"""
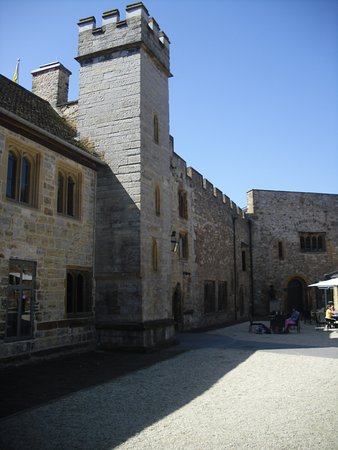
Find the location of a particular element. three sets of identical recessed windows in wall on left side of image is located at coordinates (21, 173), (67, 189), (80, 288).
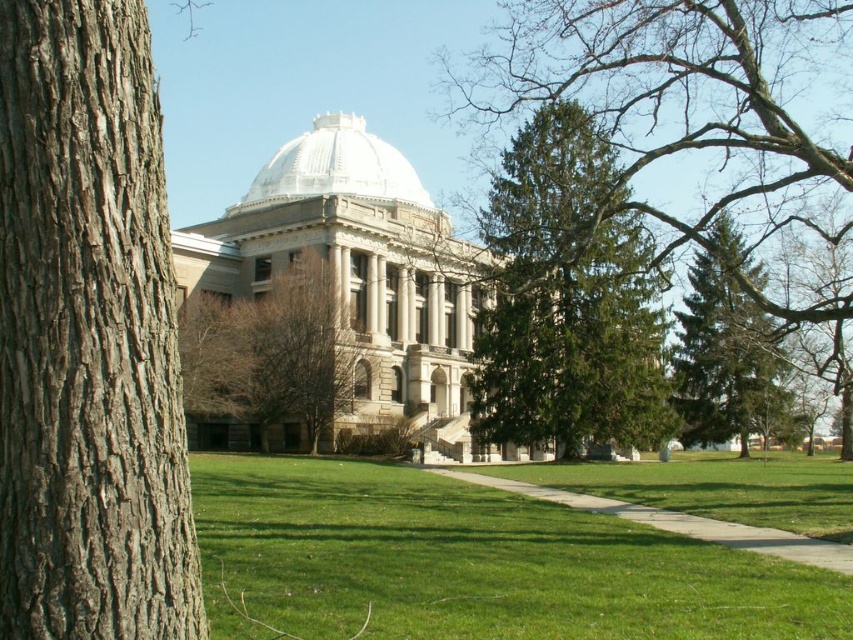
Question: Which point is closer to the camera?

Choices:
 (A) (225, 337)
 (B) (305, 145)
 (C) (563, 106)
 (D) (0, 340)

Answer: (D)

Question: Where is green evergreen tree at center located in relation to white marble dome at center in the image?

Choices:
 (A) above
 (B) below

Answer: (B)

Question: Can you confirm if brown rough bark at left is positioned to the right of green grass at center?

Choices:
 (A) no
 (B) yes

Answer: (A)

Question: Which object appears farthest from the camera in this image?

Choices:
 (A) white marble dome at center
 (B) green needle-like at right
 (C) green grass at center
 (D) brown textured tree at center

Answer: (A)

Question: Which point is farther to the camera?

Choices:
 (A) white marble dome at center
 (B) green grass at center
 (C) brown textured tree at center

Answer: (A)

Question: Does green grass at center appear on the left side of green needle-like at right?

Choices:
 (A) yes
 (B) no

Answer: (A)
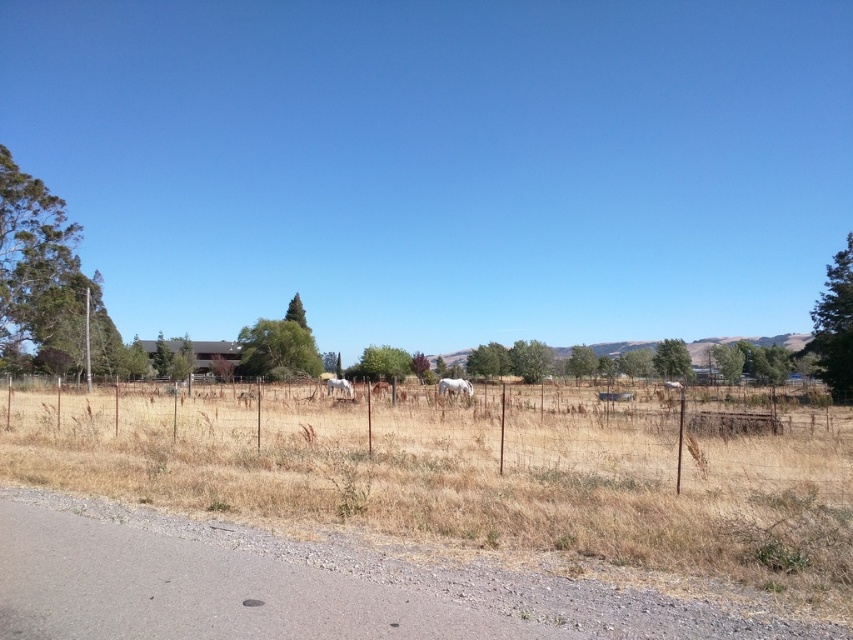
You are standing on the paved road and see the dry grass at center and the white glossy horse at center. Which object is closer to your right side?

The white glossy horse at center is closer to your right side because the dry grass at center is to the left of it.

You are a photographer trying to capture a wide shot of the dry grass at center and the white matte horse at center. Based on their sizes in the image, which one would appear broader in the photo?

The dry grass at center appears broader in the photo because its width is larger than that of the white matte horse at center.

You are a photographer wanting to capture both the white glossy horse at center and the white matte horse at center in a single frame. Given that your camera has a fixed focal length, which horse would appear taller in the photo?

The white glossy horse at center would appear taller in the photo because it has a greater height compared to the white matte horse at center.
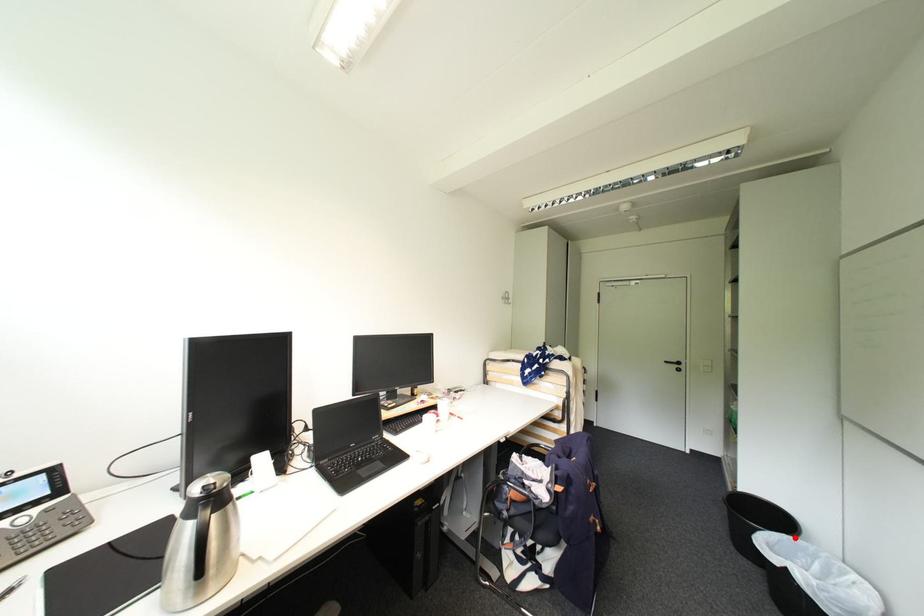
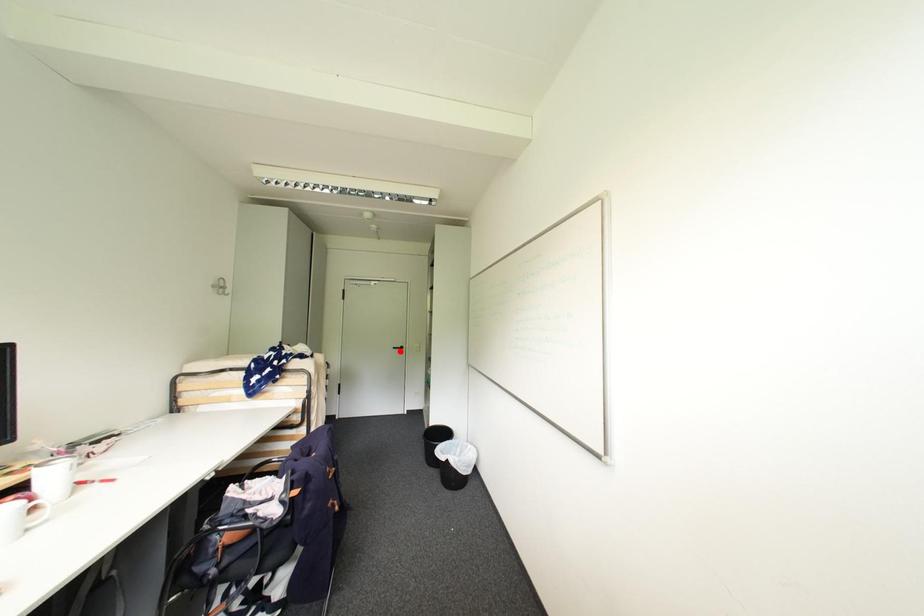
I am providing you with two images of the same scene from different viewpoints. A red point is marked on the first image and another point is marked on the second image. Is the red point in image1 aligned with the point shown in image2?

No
"""
PROBLEM REQUIREMENTS: Swap "marble" for "granite" everywhere it occurs in the lines above and leave everything else unchanged. Give the lines without the pictures.

SOLUTION BELOW:
Find the location of a particular element. three sets of identical recessed windows in wall on left side of image is located at coordinates (21, 173), (67, 189), (80, 288).
Question: Which point is closer to the camera?

Choices:
 (A) (225, 337)
 (B) (305, 145)
 (C) (563, 106)
 (D) (0, 340)

Answer: (D)

Question: Where is green evergreen tree at center located in relation to white granite dome at center in the image?

Choices:
 (A) above
 (B) below

Answer: (B)

Question: Can you confirm if brown rough bark at left is positioned to the right of green grass at center?

Choices:
 (A) no
 (B) yes

Answer: (A)

Question: Which object appears farthest from the camera in this image?

Choices:
 (A) white granite dome at center
 (B) green needle-like at right
 (C) green grass at center
 (D) brown textured tree at center

Answer: (A)

Question: Which point is farther to the camera?

Choices:
 (A) white granite dome at center
 (B) green grass at center
 (C) brown textured tree at center

Answer: (A)

Question: Does green grass at center appear on the left side of green needle-like at right?

Choices:
 (A) yes
 (B) no

Answer: (A)
You are standing on the paved road and see the dry grass at center and the white glossy horse at center. Which object is closer to your right side?

The white glossy horse at center is closer to your right side because the dry grass at center is to the left of it.

You are a photographer trying to capture a wide shot of the dry grass at center and the white matte horse at center. Based on their sizes in the image, which one would appear broader in the photo?

The dry grass at center appears broader in the photo because its width is larger than that of the white matte horse at center.

You are a photographer wanting to capture both the white glossy horse at center and the white matte horse at center in a single frame. Given that your camera has a fixed focal length, which horse would appear taller in the photo?

The white glossy horse at center would appear taller in the photo because it has a greater height compared to the white matte horse at center.
I am providing you with two images of the same scene from different viewpoints. A red point is marked on the first image and another point is marked on the second image. Is the red point in image1 aligned with the point shown in image2?

No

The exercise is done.